What the task asks | Using the data beneath, show every line that includes the word "degrees".

Object matching data

· · · · ·

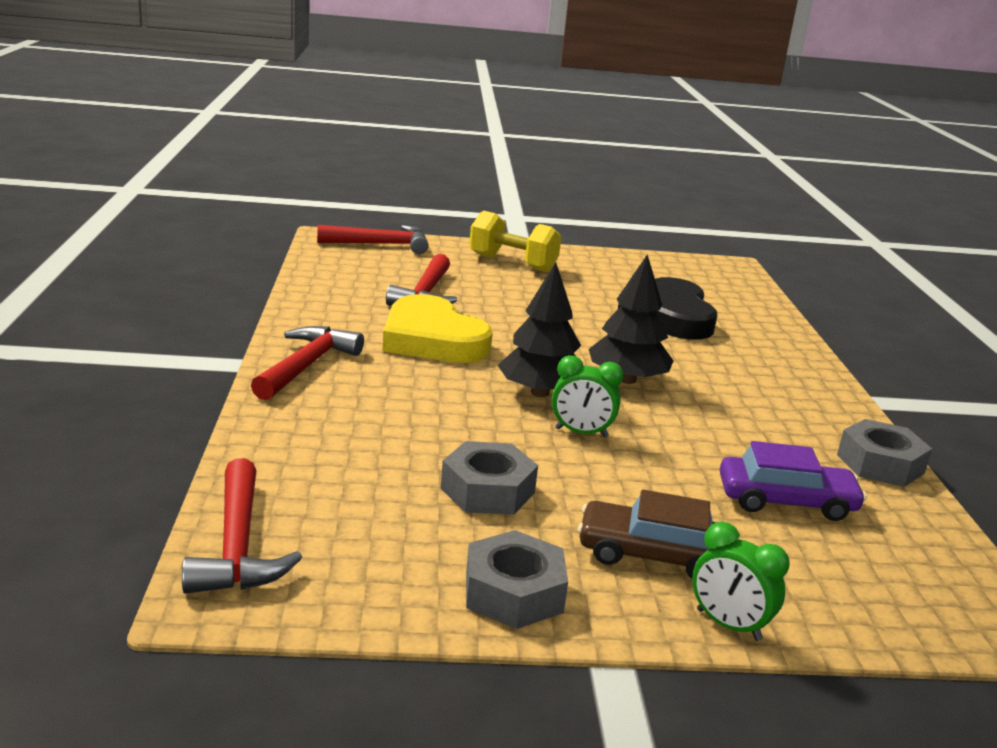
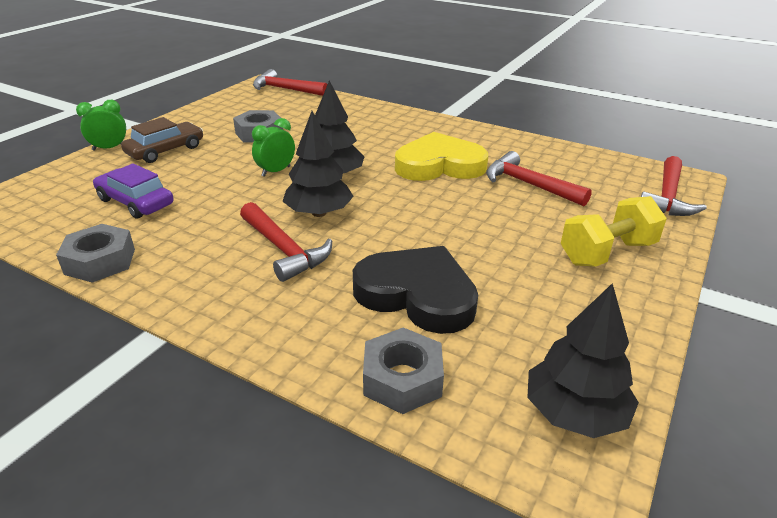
camera: 125 degrees right, 10 degrees up
(306, 365) = (427, 125): red hammer -> red hammer (284, 249)
(513, 592) = (193, 119): grey nut -> grey nut (402, 379)
(694, 267) = (575, 413): none -> black tree
(786, 501) = (135, 202): purple car -> purple car turned 90 degrees clockwise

· · · · ·

Written answer |
camera: 125 degrees right, 10 degrees up
(786, 501) = (135, 202): purple car -> purple car turned 90 degrees clockwise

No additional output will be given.